- **What is being asked**
With nothing added or dropped, output every record below exactly.

--- Task inputs ---

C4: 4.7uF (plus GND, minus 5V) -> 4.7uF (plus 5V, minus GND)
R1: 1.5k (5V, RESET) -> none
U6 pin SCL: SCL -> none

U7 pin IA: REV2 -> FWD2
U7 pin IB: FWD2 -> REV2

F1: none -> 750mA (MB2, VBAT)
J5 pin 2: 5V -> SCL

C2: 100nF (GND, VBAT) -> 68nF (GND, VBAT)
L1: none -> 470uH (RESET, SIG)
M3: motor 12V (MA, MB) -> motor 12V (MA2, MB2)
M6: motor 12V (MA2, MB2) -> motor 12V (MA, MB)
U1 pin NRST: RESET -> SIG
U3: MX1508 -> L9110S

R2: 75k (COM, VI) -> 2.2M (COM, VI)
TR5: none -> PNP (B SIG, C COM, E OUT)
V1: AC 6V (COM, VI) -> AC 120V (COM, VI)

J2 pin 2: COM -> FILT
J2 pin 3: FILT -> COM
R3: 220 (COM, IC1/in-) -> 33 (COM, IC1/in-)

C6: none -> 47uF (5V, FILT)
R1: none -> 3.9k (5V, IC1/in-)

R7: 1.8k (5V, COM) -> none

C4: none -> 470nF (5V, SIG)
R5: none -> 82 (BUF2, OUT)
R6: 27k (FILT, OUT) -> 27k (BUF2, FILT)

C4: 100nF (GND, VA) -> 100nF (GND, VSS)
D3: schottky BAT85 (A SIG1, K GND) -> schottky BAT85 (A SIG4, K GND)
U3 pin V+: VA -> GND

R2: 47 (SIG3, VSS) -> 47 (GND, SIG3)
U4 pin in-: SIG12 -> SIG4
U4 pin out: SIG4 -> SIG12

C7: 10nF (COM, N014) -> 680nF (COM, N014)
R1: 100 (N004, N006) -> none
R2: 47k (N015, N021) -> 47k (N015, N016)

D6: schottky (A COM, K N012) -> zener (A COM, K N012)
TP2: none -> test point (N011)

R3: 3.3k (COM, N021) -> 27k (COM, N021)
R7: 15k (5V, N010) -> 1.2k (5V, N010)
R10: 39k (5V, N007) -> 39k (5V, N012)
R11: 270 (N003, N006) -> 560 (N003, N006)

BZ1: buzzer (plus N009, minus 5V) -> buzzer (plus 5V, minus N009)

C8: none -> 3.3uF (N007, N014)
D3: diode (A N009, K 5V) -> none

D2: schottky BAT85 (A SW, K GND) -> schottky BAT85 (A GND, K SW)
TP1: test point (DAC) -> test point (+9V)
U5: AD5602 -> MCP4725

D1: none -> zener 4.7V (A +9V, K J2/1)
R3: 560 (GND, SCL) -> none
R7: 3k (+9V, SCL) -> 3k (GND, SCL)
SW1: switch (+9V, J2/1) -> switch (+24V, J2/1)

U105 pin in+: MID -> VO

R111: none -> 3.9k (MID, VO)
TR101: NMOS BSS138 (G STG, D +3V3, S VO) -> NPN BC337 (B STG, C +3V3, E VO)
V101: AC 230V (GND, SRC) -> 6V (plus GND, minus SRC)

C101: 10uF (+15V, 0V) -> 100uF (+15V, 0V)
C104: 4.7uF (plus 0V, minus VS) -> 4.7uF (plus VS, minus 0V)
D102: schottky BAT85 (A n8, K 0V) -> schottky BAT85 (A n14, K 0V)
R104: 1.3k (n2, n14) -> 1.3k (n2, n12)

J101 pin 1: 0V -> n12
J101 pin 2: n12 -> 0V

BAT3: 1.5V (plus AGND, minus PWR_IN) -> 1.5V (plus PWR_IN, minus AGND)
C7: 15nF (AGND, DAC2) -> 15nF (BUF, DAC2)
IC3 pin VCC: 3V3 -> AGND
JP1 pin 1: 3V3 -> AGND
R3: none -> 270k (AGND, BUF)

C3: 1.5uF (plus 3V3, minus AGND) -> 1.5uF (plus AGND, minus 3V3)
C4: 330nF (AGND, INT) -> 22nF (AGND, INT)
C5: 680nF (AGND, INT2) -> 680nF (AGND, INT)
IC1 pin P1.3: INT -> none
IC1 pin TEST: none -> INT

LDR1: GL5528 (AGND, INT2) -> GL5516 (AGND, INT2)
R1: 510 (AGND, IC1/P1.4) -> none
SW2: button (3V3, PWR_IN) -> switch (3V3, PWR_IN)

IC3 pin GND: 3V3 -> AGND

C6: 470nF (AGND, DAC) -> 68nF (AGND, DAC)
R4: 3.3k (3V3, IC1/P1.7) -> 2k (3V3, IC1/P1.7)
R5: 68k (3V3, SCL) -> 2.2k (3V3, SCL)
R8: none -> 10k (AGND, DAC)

---

- **Written response**
C4: 4.7uF (plus GND, minus 5V) -> 4.7uF (plus 5V, minus GND)
R1: 1.5k (5V, RESET) -> none
U6 pin SCL: SCL -> none

U7 pin IA: REV2 -> FWD2
U7 pin IB: FWD2 -> REV2

F1: none -> 750mA (MB2, VBAT)
J5 pin 2: 5V -> SCL

C2: 100nF (GND, VBAT) -> 68nF (GND, VBAT)
L1: none -> 470uH (RESET, SIG)
M3: motor 12V (MA, MB) -> motor 12V (MA2, MB2)
M6: motor 12V (MA2, MB2) -> motor 12V (MA, MB)
U1 pin NRST: RESET -> SIG
U3: MX1508 -> L9110S

R2: 75k (COM, VI) -> 2.2M (COM, VI)
TR5: none -> PNP (B SIG, C COM, E OUT)
V1: AC 6V (COM, VI) -> AC 120V (COM, VI)

J2 pin 2: COM -> FILT
J2 pin 3: FILT -> COM
R3: 220 (COM, IC1/in-) -> 33 (COM, IC1/in-)

C6: none -> 47uF (5V, FILT)
R1: none -> 3.9k (5V, IC1/in-)

R7: 1.8k (5V, COM) -> none

C4: none -> 470nF (5V, SIG)
R5: none -> 82 (BUF2, OUT)
R6: 27k (FILT, OUT) -> 27k (BUF2, FILT)

C4: 100nF (GND, VA) -> 100nF (GND, VSS)
D3: schottky BAT85 (A SIG1, K GND) -> schottky BAT85 (A SIG4, K GND)
U3 pin V+: VA -> GND

R2: 47 (SIG3, VSS) -> 47 (GND, SIG3)
U4 pin in-: SIG12 -> SIG4
U4 pin out: SIG4 -> SIG12

C7: 10nF (COM, N014) -> 680nF (COM, N014)
R1: 100 (N004, N006) -> none
R2: 47k (N015, N021) -> 47k (N015, N016)

D6: schottky (A COM, K N012) -> zener (A COM, K N012)
TP2: none -> test point (N011)

R3: 3.3k (COM, N021) -> 27k (COM, N021)
R7: 15k (5V, N010) -> 1.2k (5V, N010)
R10: 39k (5V, N007) -> 39k (5V, N012)
R11: 270 (N003, N006) -> 560 (N003, N006)

BZ1: buzzer (plus N009, minus 5V) -> buzzer (plus 5V, minus N009)

C8: none -> 3.3uF (N007, N014)
D3: diode (A N009, K 5V) -> none

D2: schottky BAT85 (A SW, K GND) -> schottky BAT85 (A GND, K SW)
TP1: test point (DAC) -> test point (+9V)
U5: AD5602 -> MCP4725

D1: none -> zener 4.7V (A +9V, K J2/1)
R3: 560 (GND, SCL) -> none
R7: 3k (+9V, SCL) -> 3k (GND, SCL)
SW1: switch (+9V, J2/1) -> switch (+24V, J2/1)

U105 pin in+: MID -> VO

R111: none -> 3.9k (MID, VO)
TR101: NMOS BSS138 (G STG, D +3V3, S VO) -> NPN BC337 (B STG, C +3V3, E VO)
V101: AC 230V (GND, SRC) -> 6V (plus GND, minus SRC)

C101: 10uF (+15V, 0V) -> 100uF (+15V, 0V)
C104: 4.7uF (plus 0V, minus VS) -> 4.7uF (plus VS, minus 0V)
D102: schottky BAT85 (A n8, K 0V) -> schottky BAT85 (A n14, K 0V)
R104: 1.3k (n2, n14) -> 1.3k (n2, n12)

J101 pin 1: 0V -> n12
J101 pin 2: n12 -> 0V

BAT3: 1.5V (plus AGND, minus PWR_IN) -> 1.5V (plus PWR_IN, minus AGND)
C7: 15nF (AGND, DAC2) -> 15nF (BUF, DAC2)
IC3 pin VCC: 3V3 -> AGND
JP1 pin 1: 3V3 -> AGND
R3: none -> 270k (AGND, BUF)

C3: 1.5uF (plus 3V3, minus AGND) -> 1.5uF (plus AGND, minus 3V3)
C4: 330nF (AGND, INT) -> 22nF (AGND, INT)
C5: 680nF (AGND, INT2) -> 680nF (AGND, INT)
IC1 pin P1.3: INT -> none
IC1 pin TEST: none -> INT

LDR1: GL5528 (AGND, INT2) -> GL5516 (AGND, INT2)
R1: 510 (AGND, IC1/P1.4) -> none
SW2: button (3V3, PWR_IN) -> switch (3V3, PWR_IN)

IC3 pin GND: 3V3 -> AGND

C6: 470nF (AGND, DAC) -> 68nF (AGND, DAC)
R4: 3.3k (3V3, IC1/P1.7) -> 2k (3V3, IC1/P1.7)
R5: 68k (3V3, SCL) -> 2.2k (3V3, SCL)
R8: none -> 10k (AGND, DAC)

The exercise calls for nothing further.